*** Opening of Supplied data ***

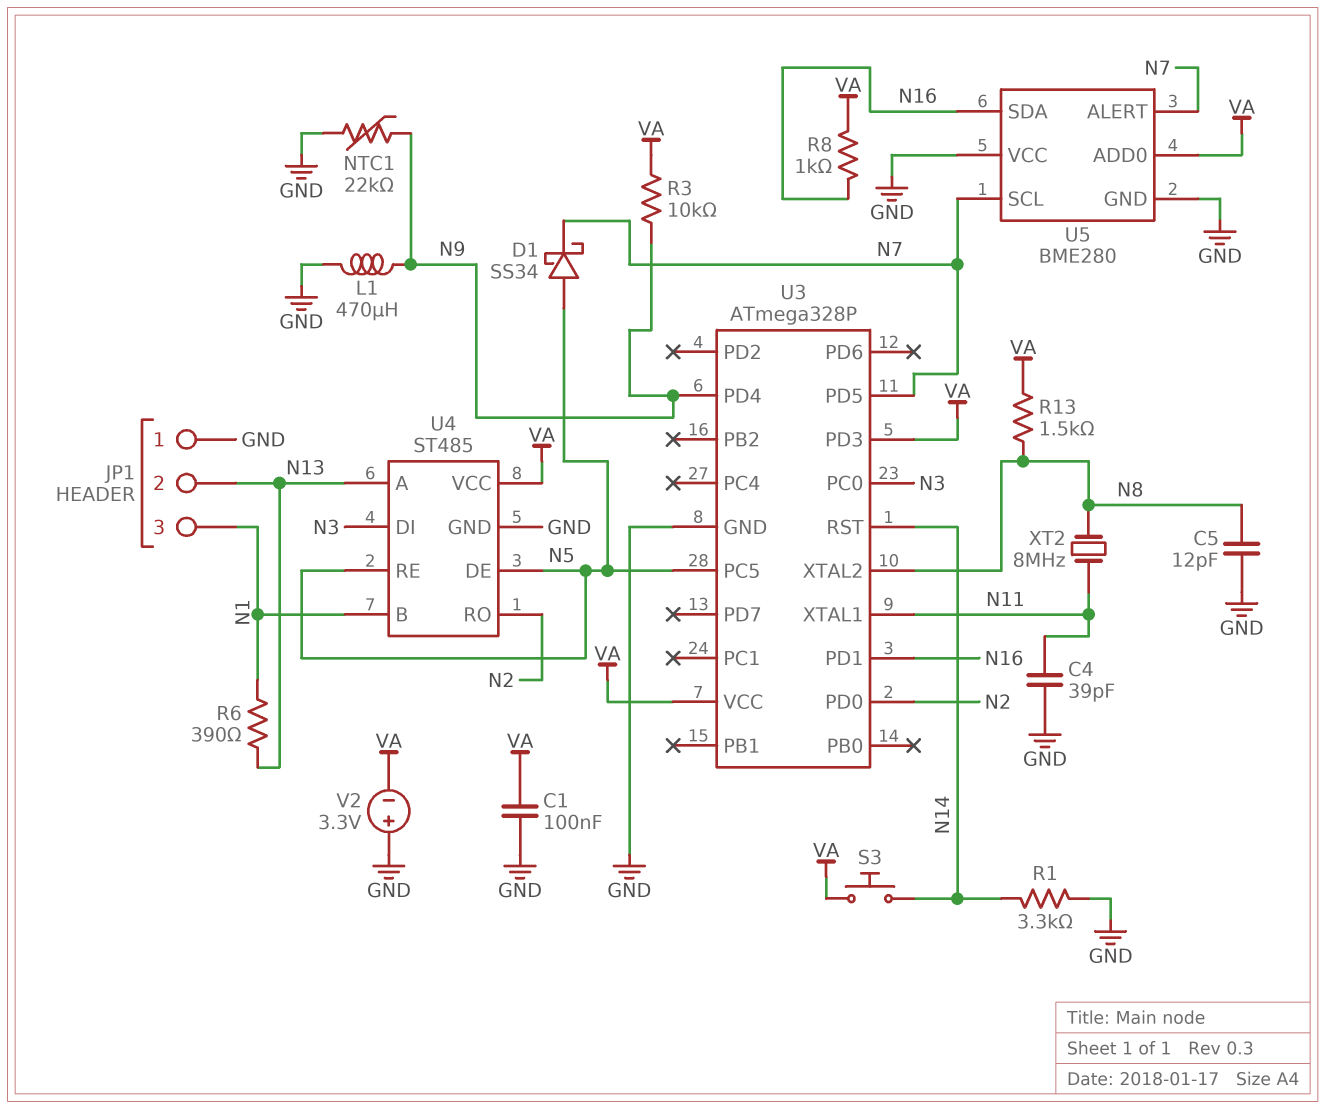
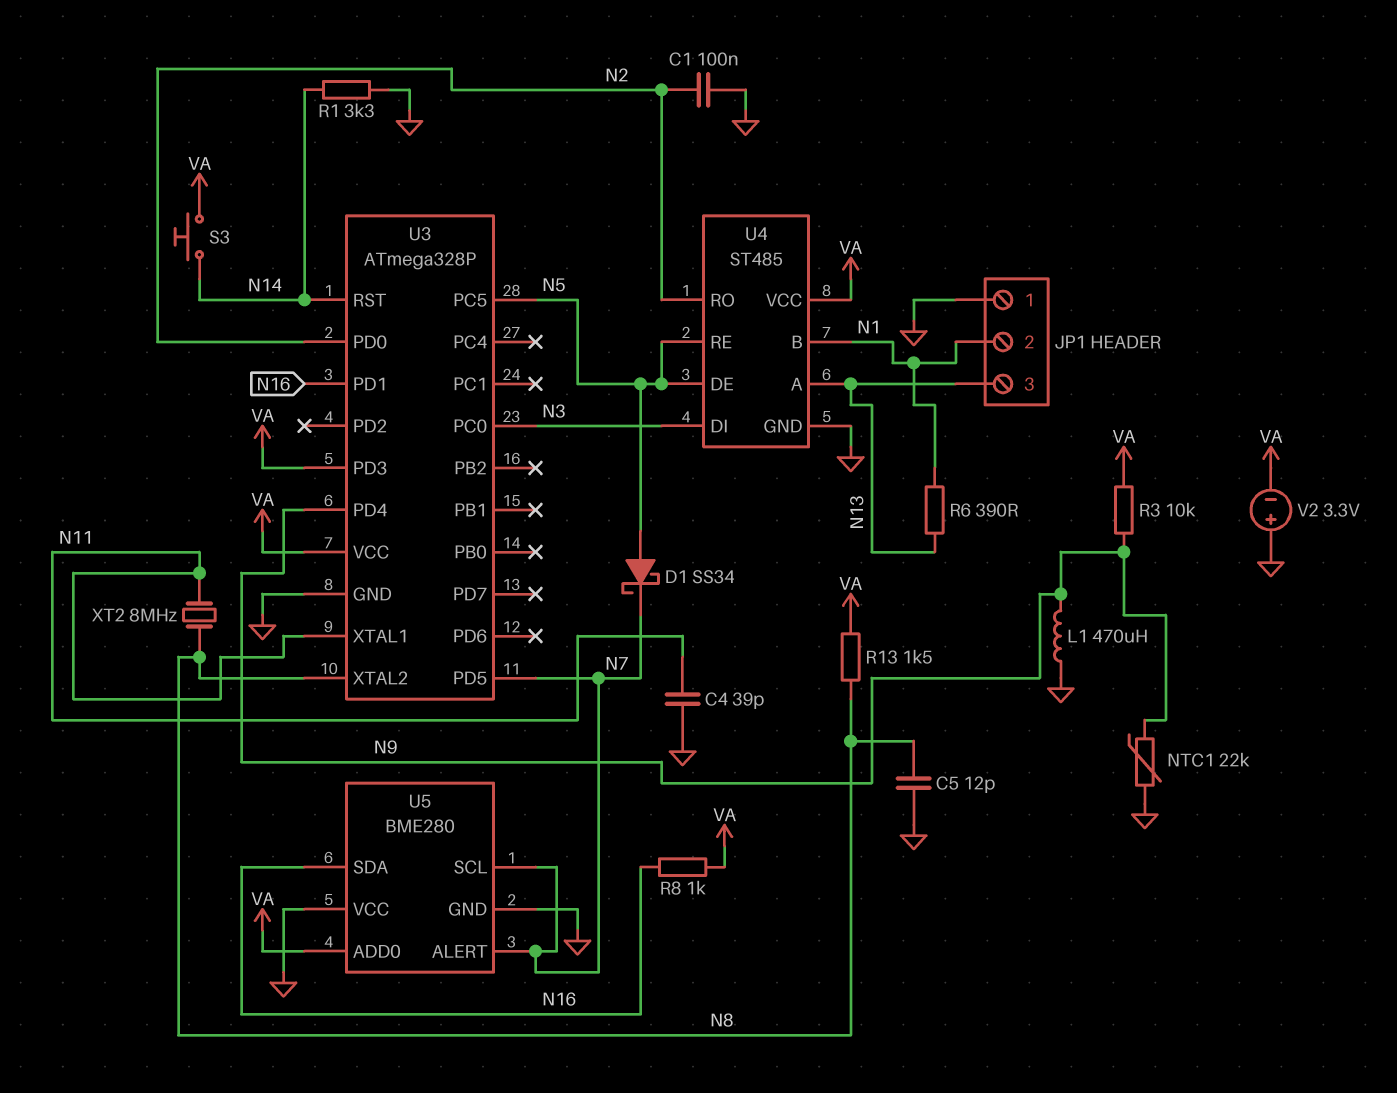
C1: 100nF (GND, VA) -> 100nF (GND, N2)
JP1 pin 2: N13 -> N1
JP1 pin 3: N1 -> N13

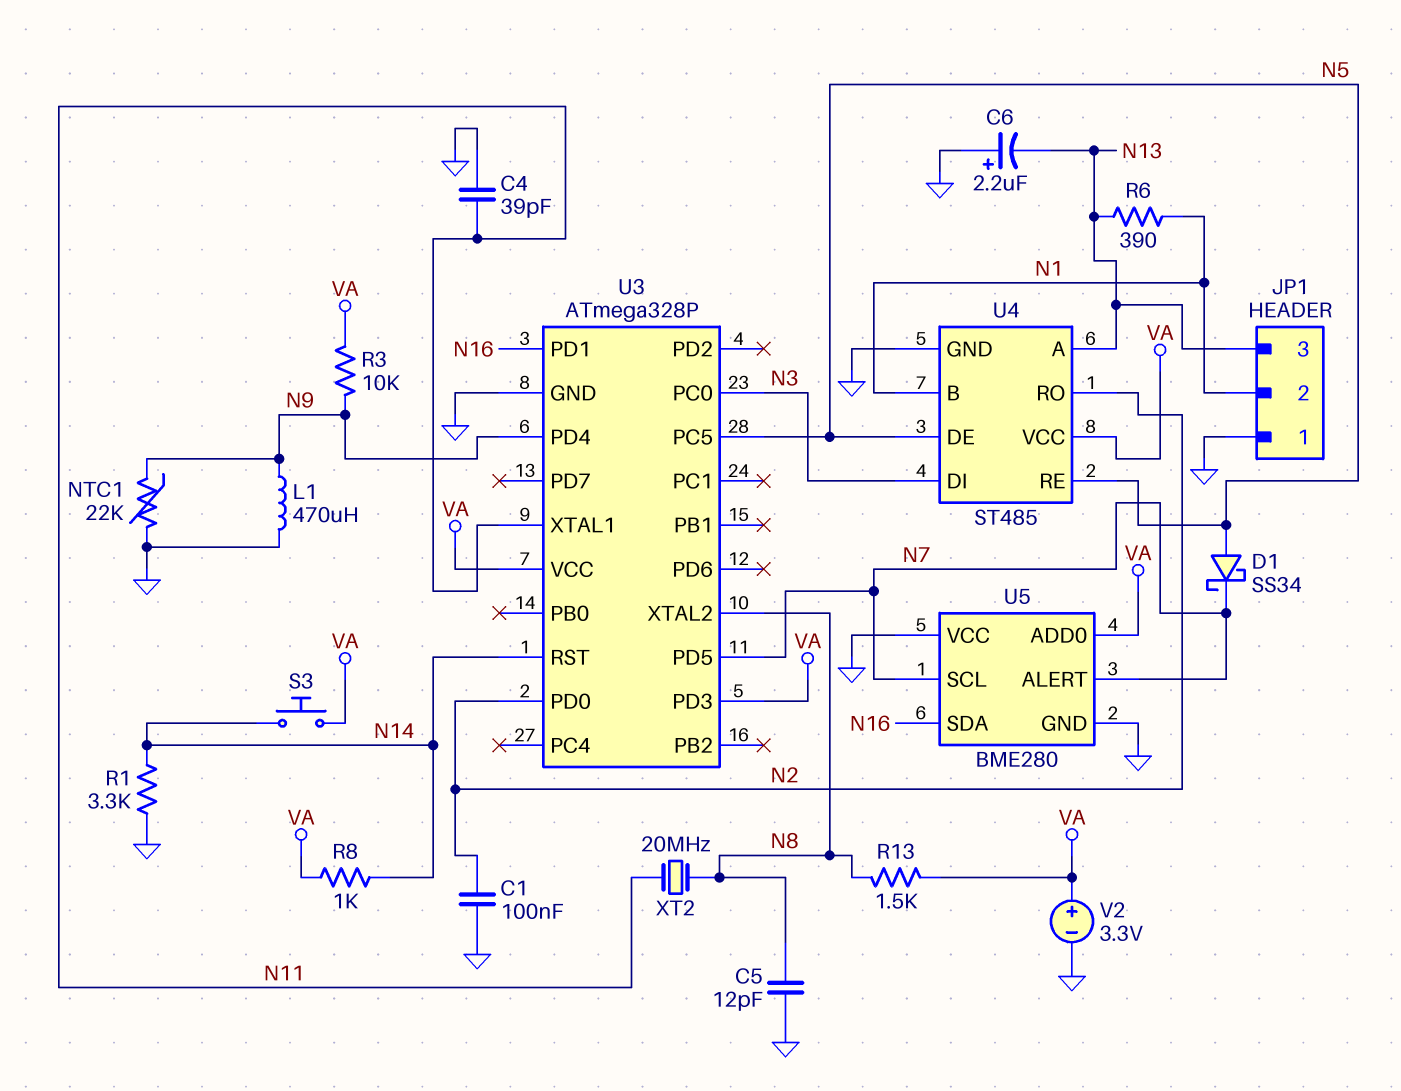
C6: none -> 2.2uF (plus GND, minus N13)
R8: 1k (N16, VA) -> 1k (N14, VA)
V2: 3.3V (plus GND, minus VA) -> 3.3V (plus VA, minus GND)
XT2: 8MHz (N8, N11) -> 20MHz (N8, N11)

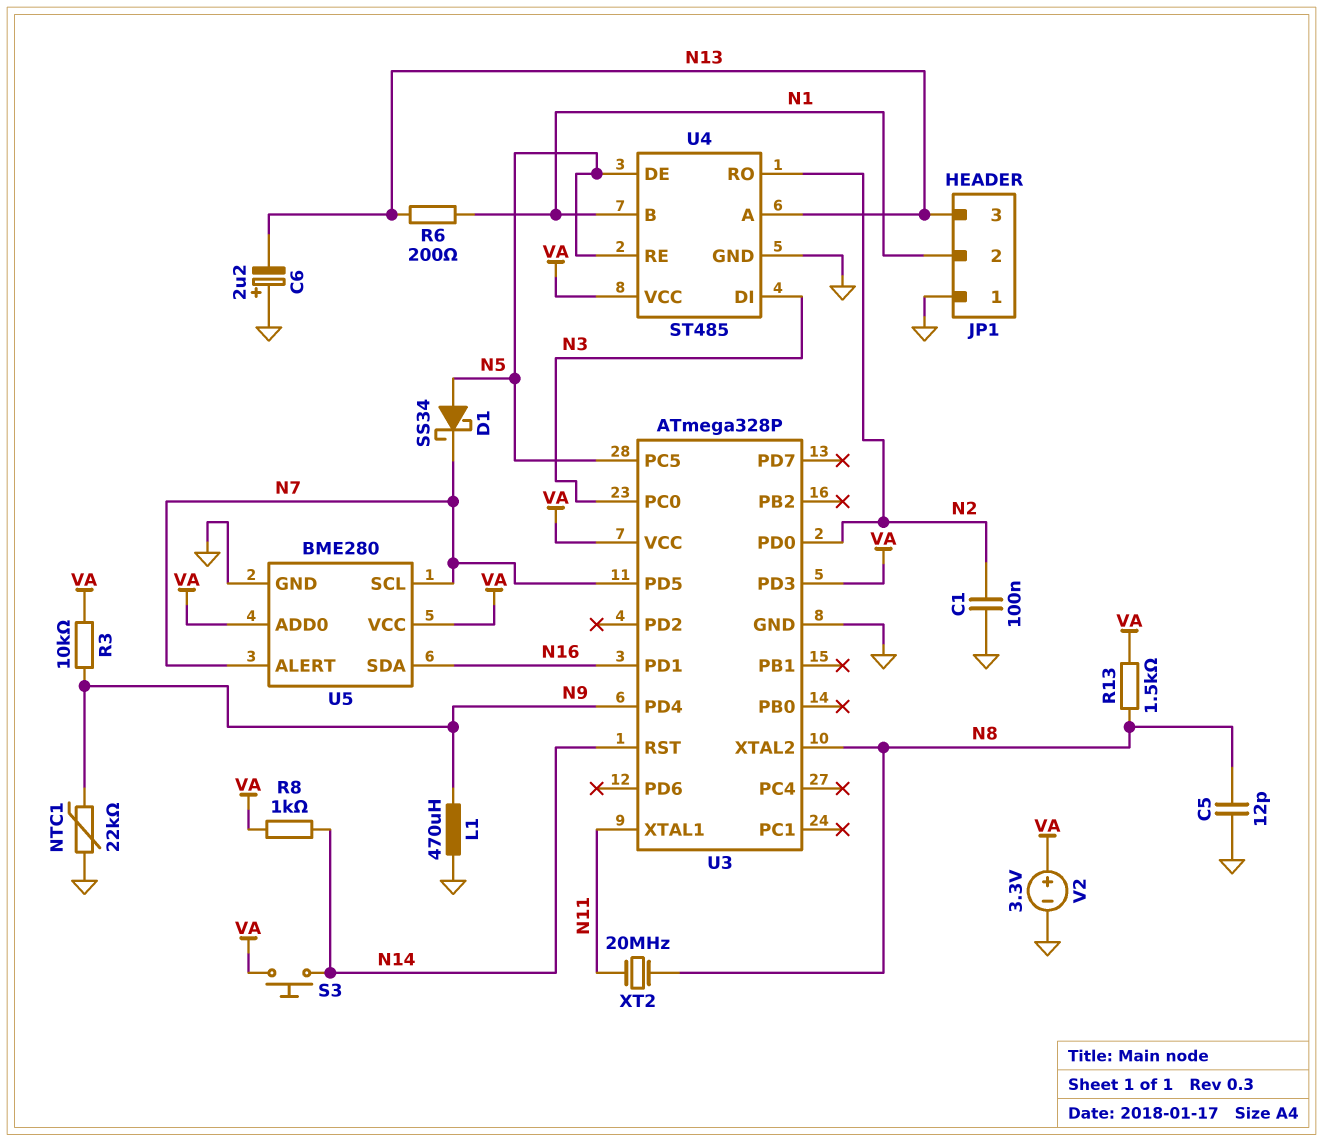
C4: 39pF (GND, N11) -> none
R1: 3.3k (GND, N14) -> none
R6: 390 (N1, N13) -> 200 (N1, N13)
U5 pin VCC: GND -> VA

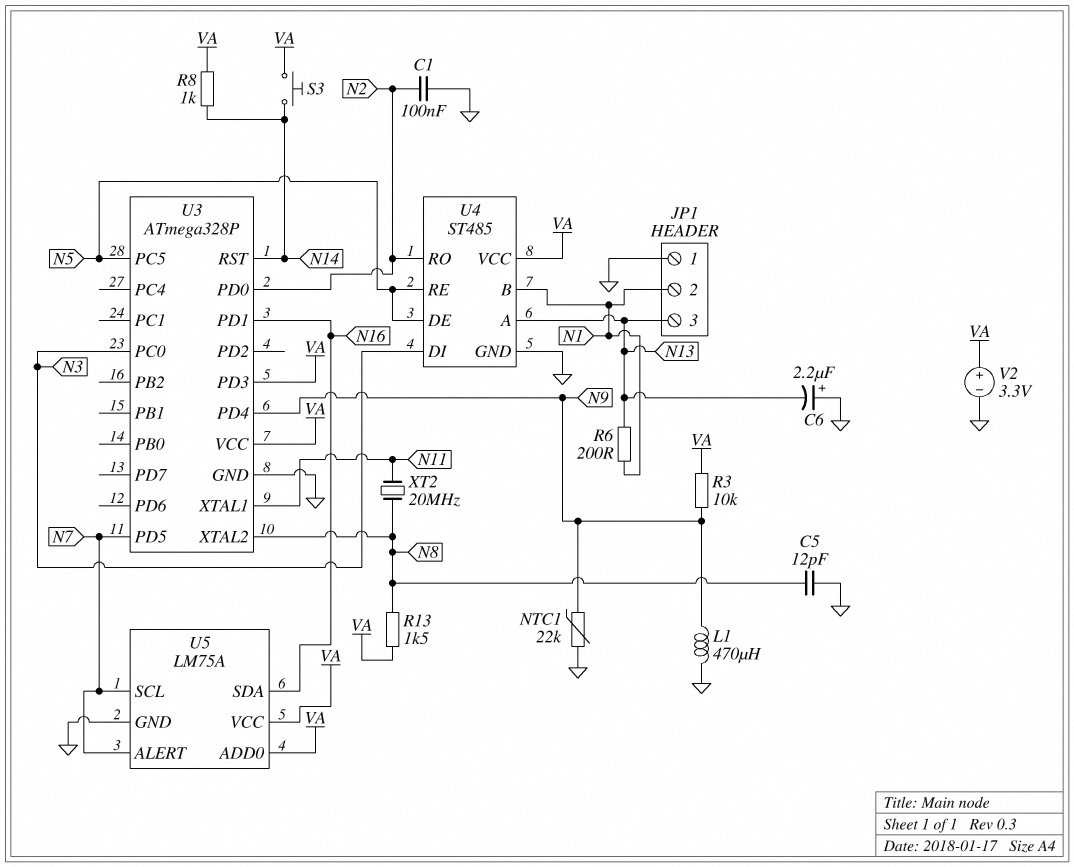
D1: schottky SS34 (A N5, K N7) -> none
U5: BME280 -> LM75A

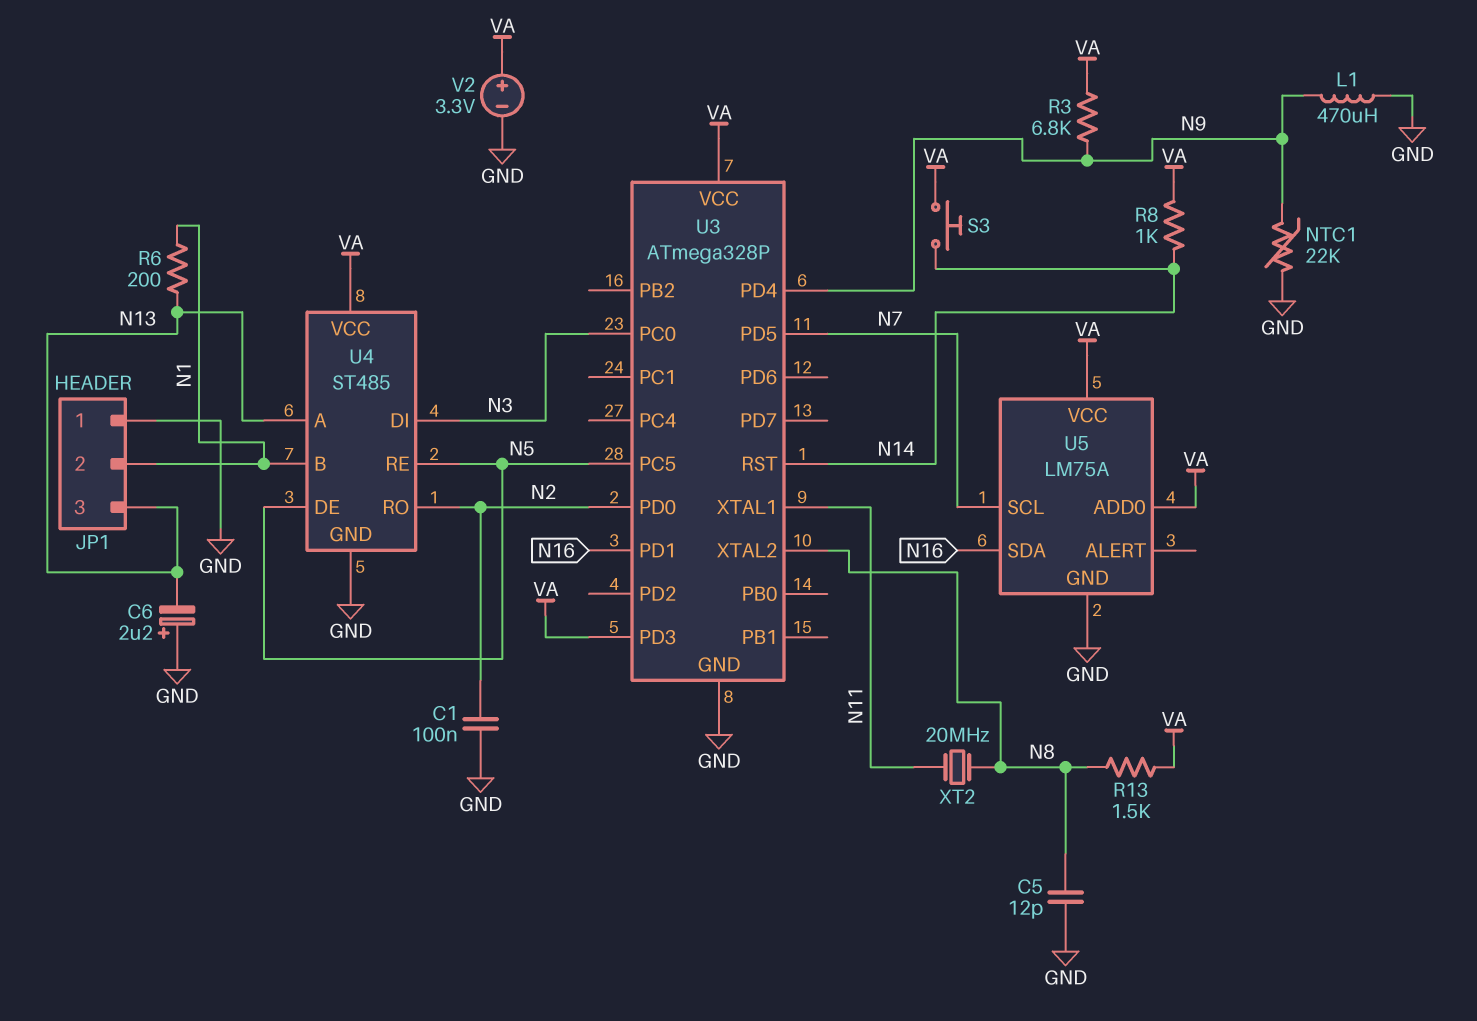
R3: 10k (N9, VA) -> 6.8k (N9, VA)
U5 pin ALERT: N7 -> none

*** Close of Supplied data ***

**Prompt:** All that should be returned is the run of lines from the start of the entries above to the line bearing "C4: 39pF (GND, N11) -> none", each exact, with pictures omitted.

**Result of this exercise:**
C1: 100nF (GND, VA) -> 100nF (GND, N2)
JP1 pin 2: N13 -> N1
JP1 pin 3: N1 -> N13

C6: none -> 2.2uF (plus GND, minus N13)
R8: 1k (N16, VA) -> 1k (N14, VA)
V2: 3.3V (plus GND, minus VA) -> 3.3V (plus VA, minus GND)
XT2: 8MHz (N8, N11) -> 20MHz (N8, N11)

C4: 39pF (GND, N11) -> none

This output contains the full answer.